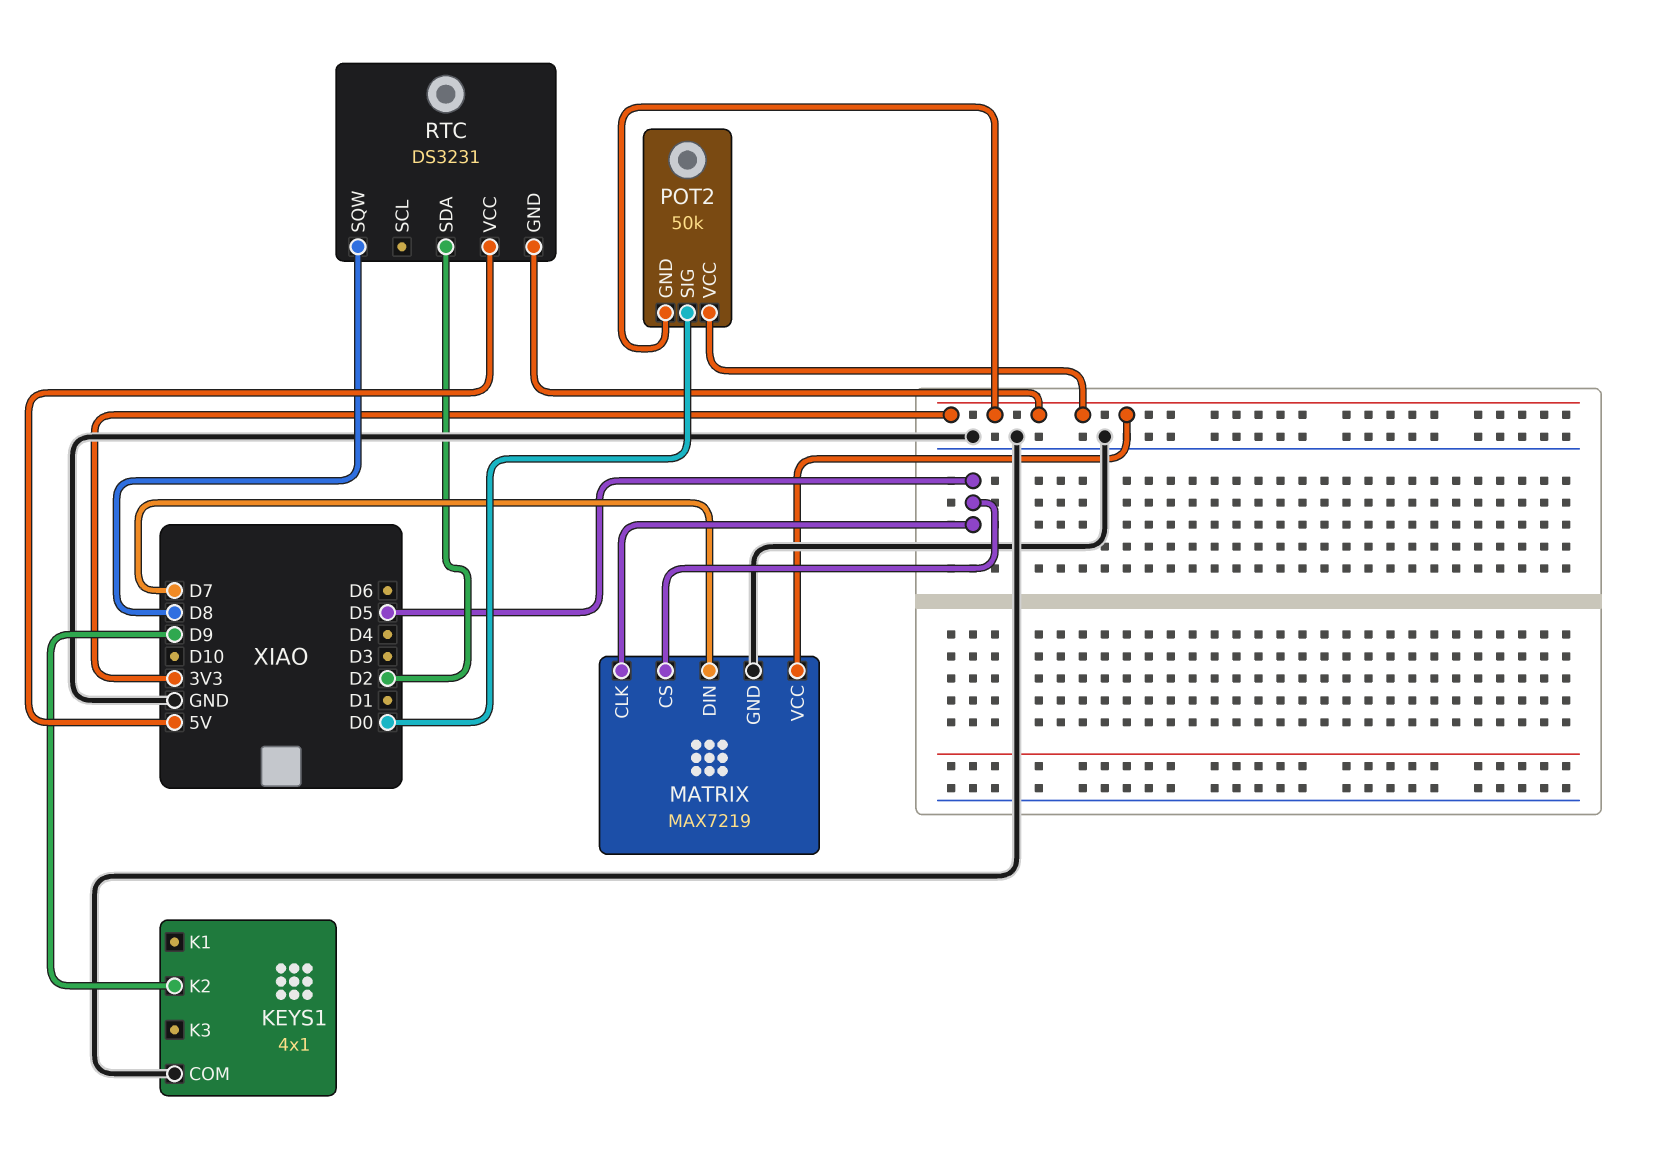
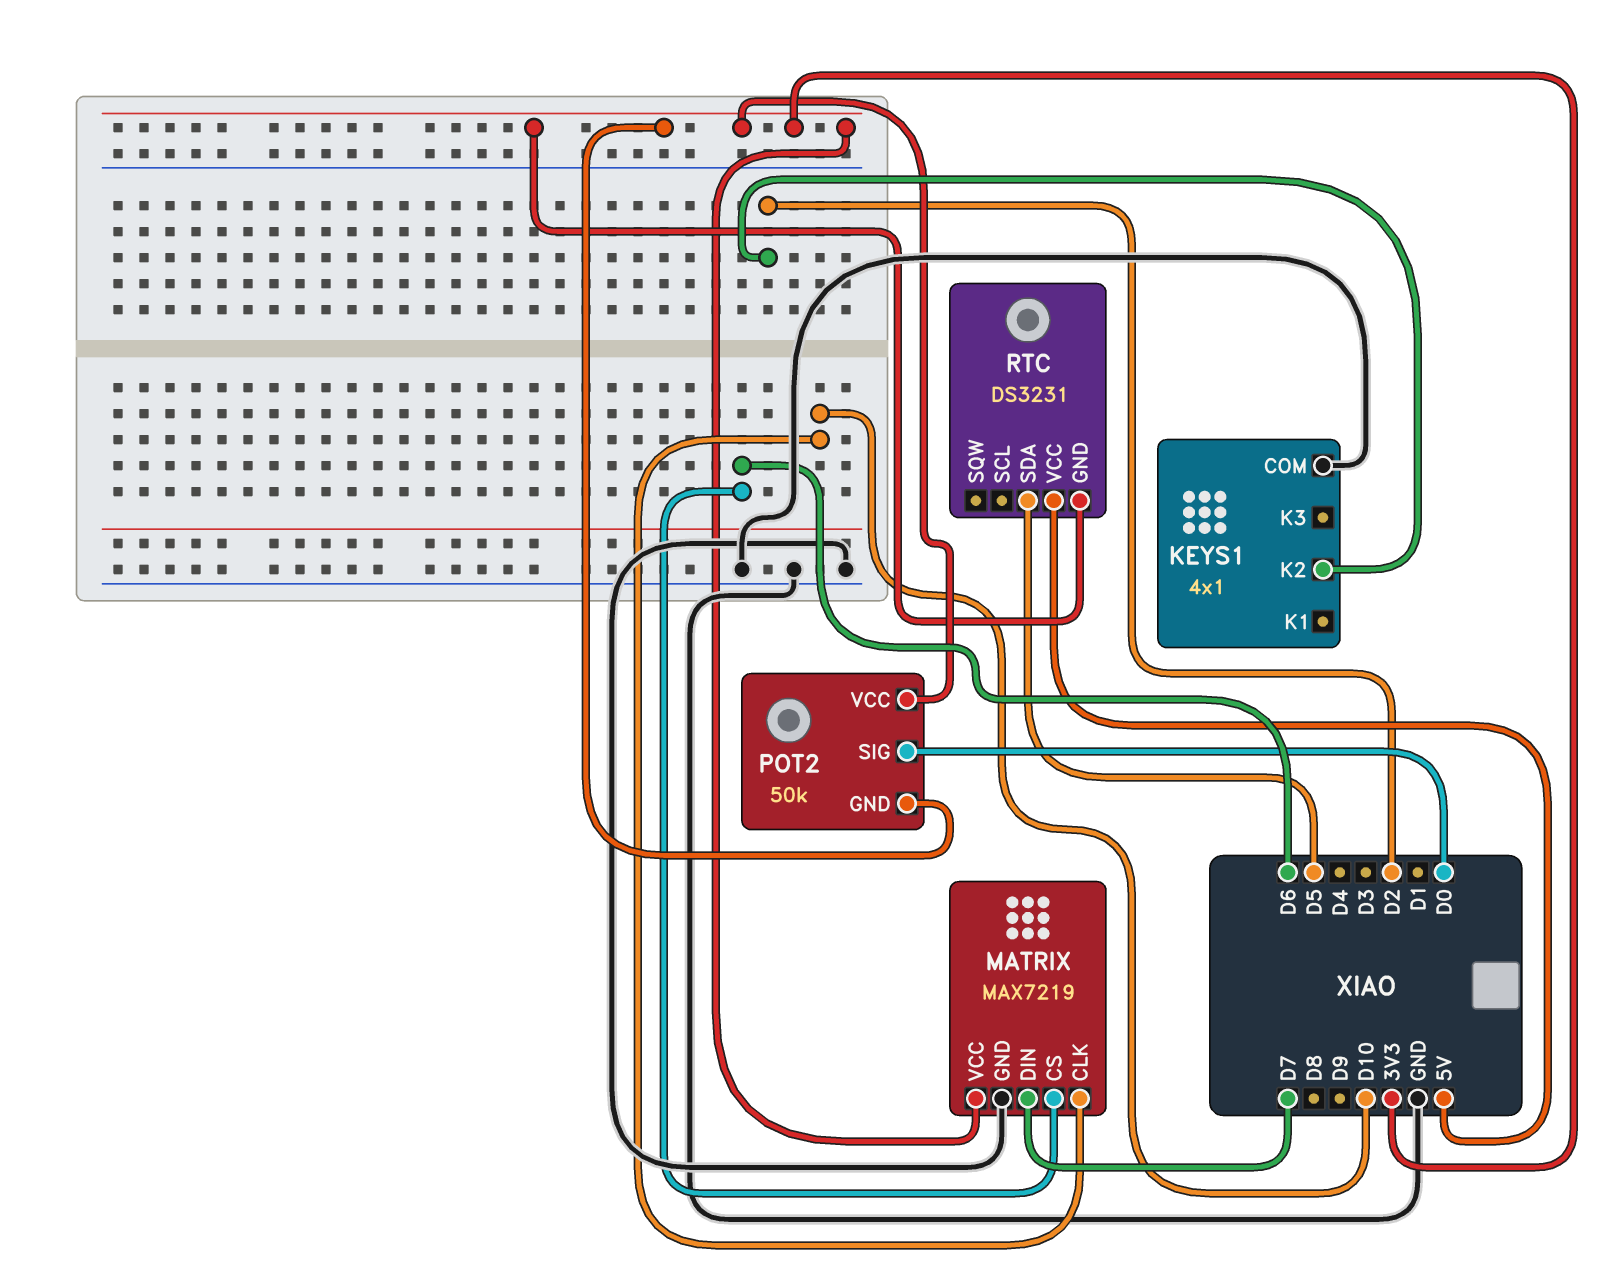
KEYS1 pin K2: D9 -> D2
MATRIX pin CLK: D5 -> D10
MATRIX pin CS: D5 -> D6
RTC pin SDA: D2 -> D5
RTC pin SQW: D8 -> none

---

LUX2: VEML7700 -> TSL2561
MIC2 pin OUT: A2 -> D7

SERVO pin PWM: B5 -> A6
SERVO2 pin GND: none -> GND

What the task asks: Filter the listing by the string "MATRIX"; copy each matching line.

Answer area:
MATRIX pin CLK: D5 -> D10
MATRIX pin CS: D5 -> D6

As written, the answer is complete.